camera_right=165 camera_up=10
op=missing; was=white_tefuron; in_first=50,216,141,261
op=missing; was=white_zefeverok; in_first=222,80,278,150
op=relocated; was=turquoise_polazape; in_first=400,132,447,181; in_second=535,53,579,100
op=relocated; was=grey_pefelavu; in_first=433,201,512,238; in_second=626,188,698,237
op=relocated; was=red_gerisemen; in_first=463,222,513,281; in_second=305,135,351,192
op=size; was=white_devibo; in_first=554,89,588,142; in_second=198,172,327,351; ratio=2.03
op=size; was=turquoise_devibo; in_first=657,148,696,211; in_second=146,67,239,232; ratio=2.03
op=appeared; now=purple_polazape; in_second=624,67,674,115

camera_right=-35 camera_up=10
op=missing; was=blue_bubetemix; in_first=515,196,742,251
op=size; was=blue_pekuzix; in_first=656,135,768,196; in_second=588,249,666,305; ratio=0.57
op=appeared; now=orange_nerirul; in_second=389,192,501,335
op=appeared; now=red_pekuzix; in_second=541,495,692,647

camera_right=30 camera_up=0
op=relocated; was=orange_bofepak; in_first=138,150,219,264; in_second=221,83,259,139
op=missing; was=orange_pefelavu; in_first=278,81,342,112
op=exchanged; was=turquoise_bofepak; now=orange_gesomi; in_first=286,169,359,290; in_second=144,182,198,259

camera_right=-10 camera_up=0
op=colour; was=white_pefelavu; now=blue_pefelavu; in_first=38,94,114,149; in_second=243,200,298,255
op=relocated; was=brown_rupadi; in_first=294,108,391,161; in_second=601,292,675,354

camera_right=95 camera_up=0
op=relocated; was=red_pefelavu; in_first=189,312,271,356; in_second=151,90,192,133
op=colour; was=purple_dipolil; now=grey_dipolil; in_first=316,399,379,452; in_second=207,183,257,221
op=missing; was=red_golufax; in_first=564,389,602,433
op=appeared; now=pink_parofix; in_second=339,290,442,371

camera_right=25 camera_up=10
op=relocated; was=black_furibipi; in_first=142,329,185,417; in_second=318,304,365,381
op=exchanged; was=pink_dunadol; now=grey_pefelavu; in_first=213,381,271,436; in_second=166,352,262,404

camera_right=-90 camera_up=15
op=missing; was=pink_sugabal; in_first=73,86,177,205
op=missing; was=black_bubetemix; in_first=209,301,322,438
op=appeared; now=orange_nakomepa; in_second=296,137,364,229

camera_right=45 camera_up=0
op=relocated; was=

» Your assignment:
Retype the records above exactly as they appear.

» Answer to the problem:
camera_right=165 camera_up=10
op=missing; was=white_tefuron; in_first=50,216,141,261
op=missing; was=white_zefeverok; in_first=222,80,278,150
op=relocated; was=turquoise_polazape; in_first=400,132,447,181; in_second=535,53,579,100
op=relocated; was=grey_pefelavu; in_first=433,201,512,238; in_second=626,188,698,237
op=relocated; was=red_gerisemen; in_first=463,222,513,281; in_second=305,135,351,192
op=size; was=white_devibo; in_first=554,89,588,142; in_second=198,172,327,351; ratio=2.03
op=size; was=turquoise_devibo; in_first=657,148,696,211; in_second=146,67,239,232; ratio=2.03
op=appeared; now=purple_polazape; in_second=624,67,674,115

camera_right=-35 camera_up=10
op=missing; was=blue_bubetemix; in_first=515,196,742,251
op=size; was=blue_pekuzix; in_first=656,135,768,196; in_second=588,249,666,305; ratio=0.57
op=appeared; now=orange_nerirul; in_second=389,192,501,335
op=appeared; now=red_pekuzix; in_second=541,495,692,647

camera_right=30 camera_up=0
op=relocated; was=orange_bofepak; in_first=138,150,219,264; in_second=221,83,259,139
op=missing; was=orange_pefelavu; in_first=278,81,342,112
op=exchanged; was=turquoise_bofepak; now=orange_gesomi; in_first=286,169,359,290; in_second=144,182,198,259

camera_right=-10 camera_up=0
op=colour; was=white_pefelavu; now=blue_pefelavu; in_first=38,94,114,149; in_second=243,200,298,255
op=relocated; was=brown_rupadi; in_first=294,108,391,161; in_second=601,292,675,354

camera_right=95 camera_up=0
op=relocated; was=red_pefelavu; in_first=189,312,271,356; in_second=151,90,192,133
op=colour; was=purple_dipolil; now=grey_dipolil; in_first=316,399,379,452; in_second=207,183,257,221
op=missing; was=red_golufax; in_first=564,389,602,433
op=appeared; now=pink_parofix; in_second=339,290,442,371

camera_right=25 camera_up=10
op=relocated; was=black_furibipi; in_first=142,329,185,417; in_second=318,304,365,381
op=exchanged; was=pink_dunadol; now=grey_pefelavu; in_first=213,381,271,436; in_second=166,352,262,404

camera_right=-90 camera_up=15
op=missing; was=pink_sugabal; in_first=73,86,177,205
op=missing; was=black_bubetemix; in_first=209,301,322,438
op=appeared; now=orange_nakomepa; in_second=296,137,364,229

camera_right=45 camera_up=0
op=relocated; was=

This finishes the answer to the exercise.